> **Given data**:
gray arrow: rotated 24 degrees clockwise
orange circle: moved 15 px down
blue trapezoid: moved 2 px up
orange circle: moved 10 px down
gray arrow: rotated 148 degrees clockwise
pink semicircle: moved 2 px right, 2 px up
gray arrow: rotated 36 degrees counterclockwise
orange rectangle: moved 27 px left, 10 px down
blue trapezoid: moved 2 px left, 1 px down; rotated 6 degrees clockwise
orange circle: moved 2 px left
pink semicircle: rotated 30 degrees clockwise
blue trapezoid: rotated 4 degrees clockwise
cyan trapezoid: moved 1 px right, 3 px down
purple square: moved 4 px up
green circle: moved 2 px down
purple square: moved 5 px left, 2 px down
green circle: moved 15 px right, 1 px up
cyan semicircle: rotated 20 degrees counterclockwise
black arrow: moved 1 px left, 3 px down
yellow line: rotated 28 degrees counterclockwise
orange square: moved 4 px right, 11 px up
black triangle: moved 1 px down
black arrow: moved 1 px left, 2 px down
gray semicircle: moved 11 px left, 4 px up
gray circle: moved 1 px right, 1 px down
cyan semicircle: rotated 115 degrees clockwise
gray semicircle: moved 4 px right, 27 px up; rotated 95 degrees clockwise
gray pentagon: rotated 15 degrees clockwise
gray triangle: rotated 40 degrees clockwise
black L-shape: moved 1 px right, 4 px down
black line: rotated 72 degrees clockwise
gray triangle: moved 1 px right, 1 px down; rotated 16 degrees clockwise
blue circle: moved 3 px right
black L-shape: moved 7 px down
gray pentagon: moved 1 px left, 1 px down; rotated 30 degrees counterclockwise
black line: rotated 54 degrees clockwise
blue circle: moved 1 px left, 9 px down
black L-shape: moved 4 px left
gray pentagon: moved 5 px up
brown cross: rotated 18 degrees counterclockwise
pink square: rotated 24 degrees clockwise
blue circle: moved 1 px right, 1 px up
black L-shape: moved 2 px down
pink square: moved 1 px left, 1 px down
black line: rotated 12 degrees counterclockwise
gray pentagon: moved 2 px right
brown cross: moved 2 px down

> **What this task involves**: Copy out the rows word for word, everything from the very first one down to and including the row that contains "gray pentagon: rotated 15 degrees clockwise".

> **Reply**:
gray arrow: rotated 24 degrees clockwise
orange circle: moved 15 px down
blue trapezoid: moved 2 px up
orange circle: moved 10 px down
gray arrow: rotated 148 degrees clockwise
pink semicircle: moved 2 px right, 2 px up
gray arrow: rotated 36 degrees counterclockwise
orange rectangle: moved 27 px left, 10 px down
blue trapezoid: moved 2 px left, 1 px down; rotated 6 degrees clockwise
orange circle: moved 2 px left
pink semicircle: rotated 30 degrees clockwise
blue trapezoid: rotated 4 degrees clockwise
cyan trapezoid: moved 1 px right, 3 px down
purple square: moved 4 px up
green circle: moved 2 px down
purple square: moved 5 px left, 2 px down
green circle: moved 15 px right, 1 px up
cyan semicircle: rotated 20 degrees counterclockwise
black arrow: moved 1 px left, 3 px down
yellow line: rotated 28 degrees counterclockwise
orange square: moved 4 px right, 11 px up
black triangle: moved 1 px down
black arrow: moved 1 px left, 2 px down
gray semicircle: moved 11 px left, 4 px up
gray circle: moved 1 px right, 1 px down
cyan semicircle: rotated 115 degrees clockwise
gray semicircle: moved 4 px right, 27 px up; rotated 95 degrees clockwise
gray pentagon: rotated 15 degrees clockwise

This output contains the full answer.